__Material provided__
- - -

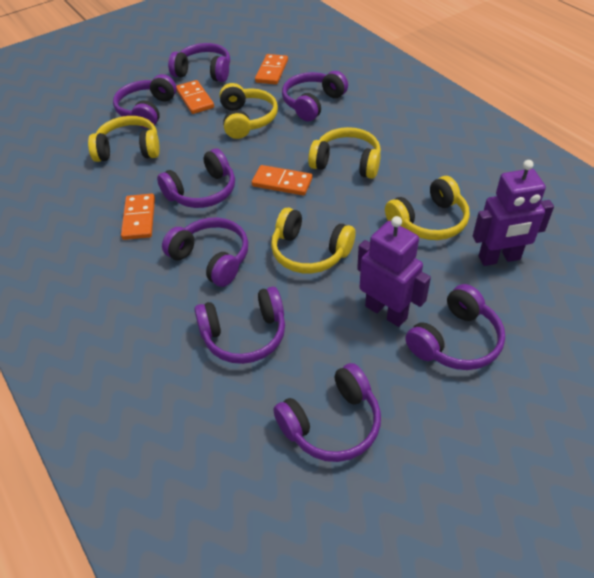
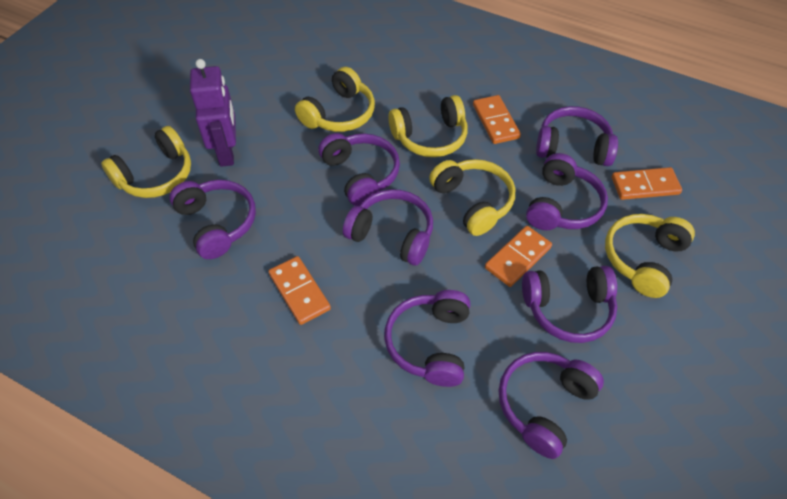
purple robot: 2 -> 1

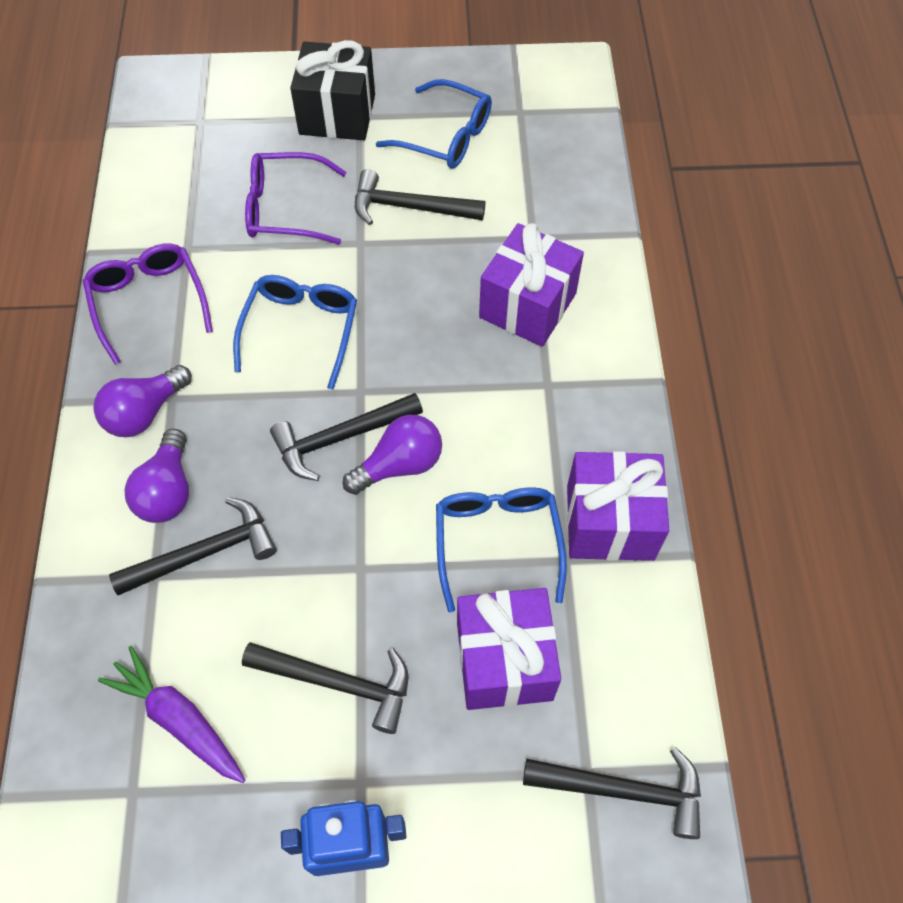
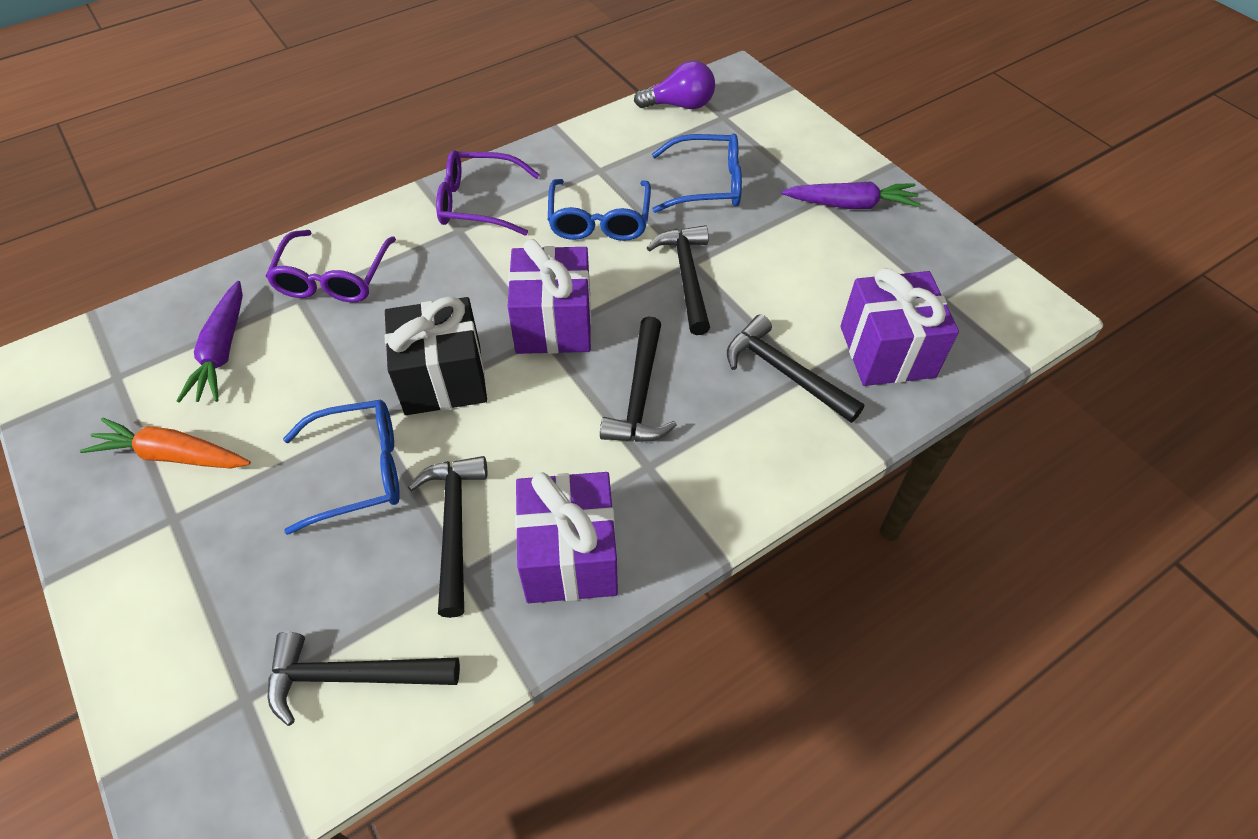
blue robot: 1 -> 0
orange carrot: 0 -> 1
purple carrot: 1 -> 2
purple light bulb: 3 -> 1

- - -

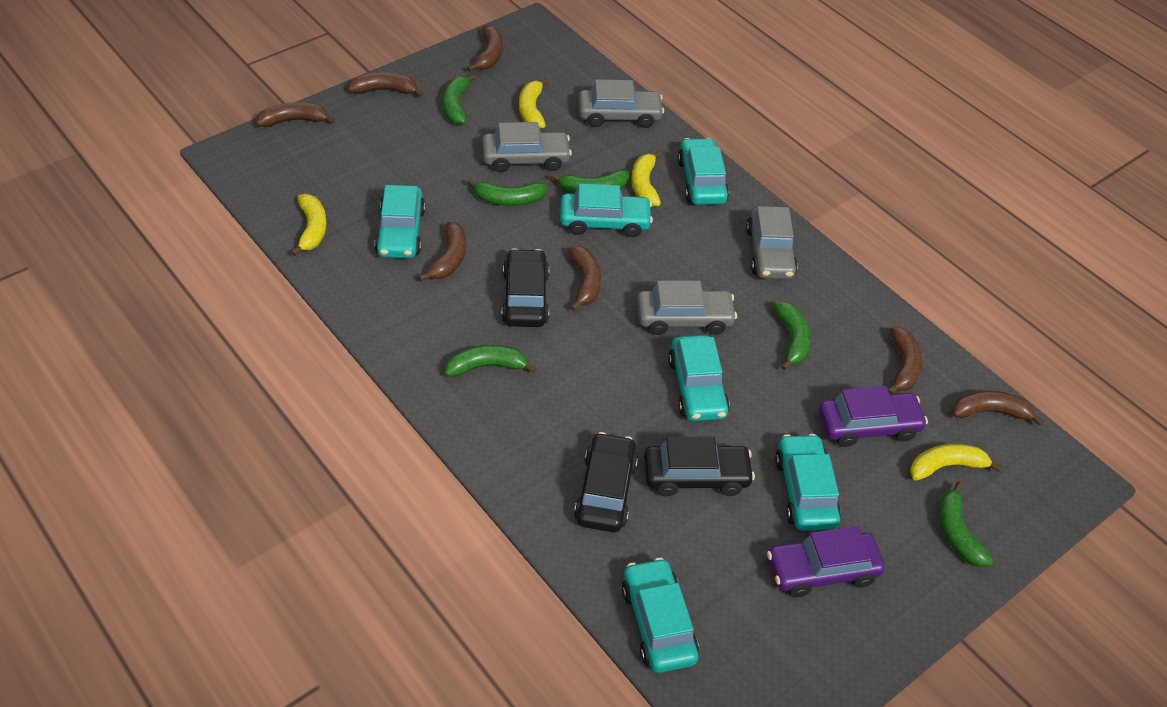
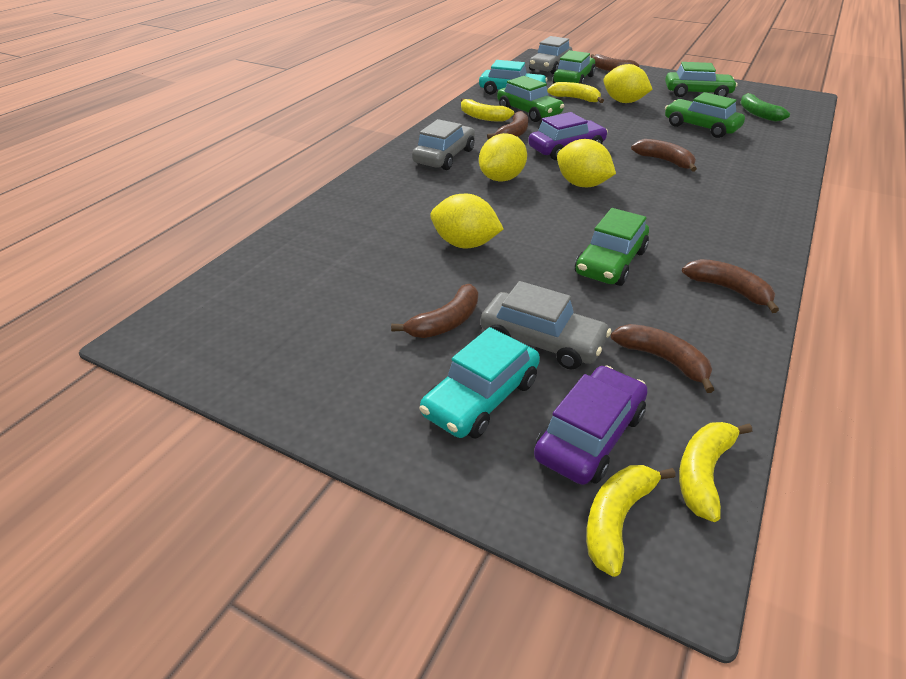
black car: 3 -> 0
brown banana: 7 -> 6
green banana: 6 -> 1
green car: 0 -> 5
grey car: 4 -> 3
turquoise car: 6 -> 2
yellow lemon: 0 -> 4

- - -

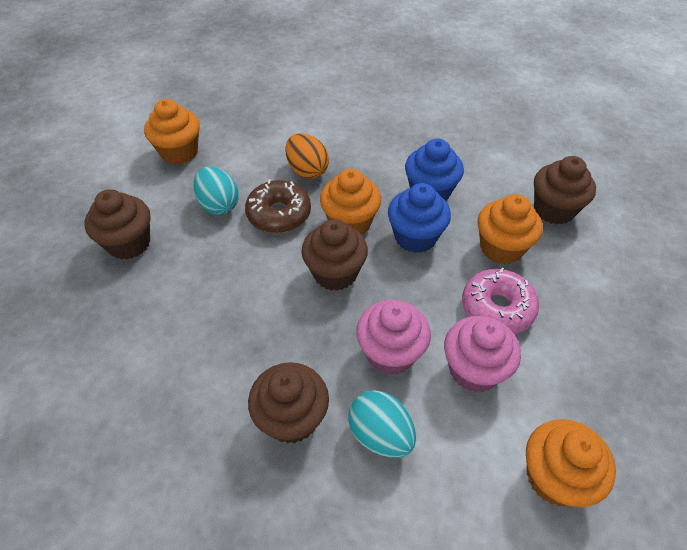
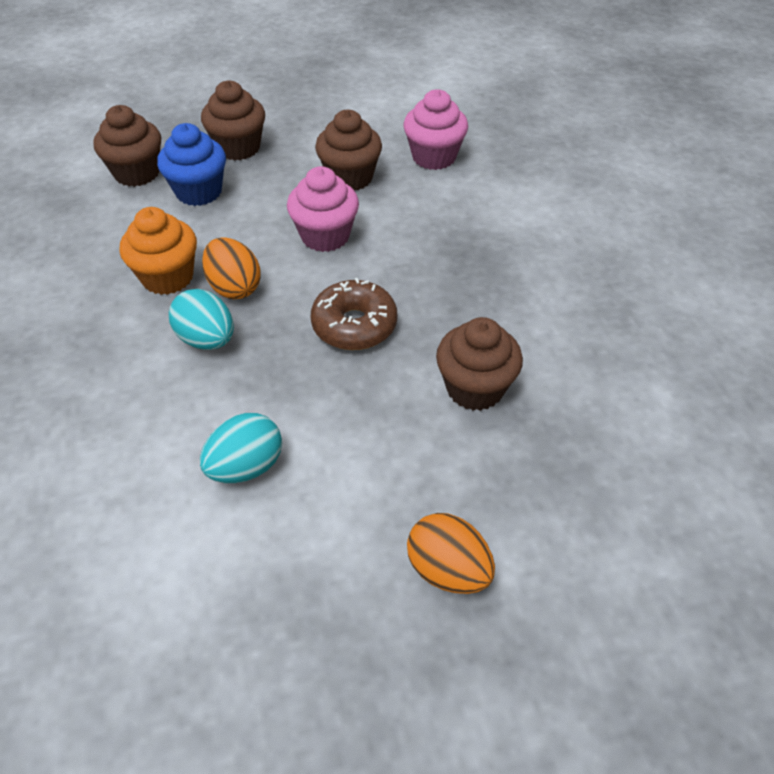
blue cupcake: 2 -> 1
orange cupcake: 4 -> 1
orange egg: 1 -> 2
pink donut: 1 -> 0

- - -

__Your goal__
Of the entries listed above, reproduce only the lines starting at the line containing "black car: 3 -> 0" and ending at the line containing "yellow lemon: 0 -> 4". Include both, exactly as they stand.

__Exercise result__
black car: 3 -> 0
brown banana: 7 -> 6
green banana: 6 -> 1
green car: 0 -> 5
grey car: 4 -> 3
turquoise car: 6 -> 2
yellow lemon: 0 -> 4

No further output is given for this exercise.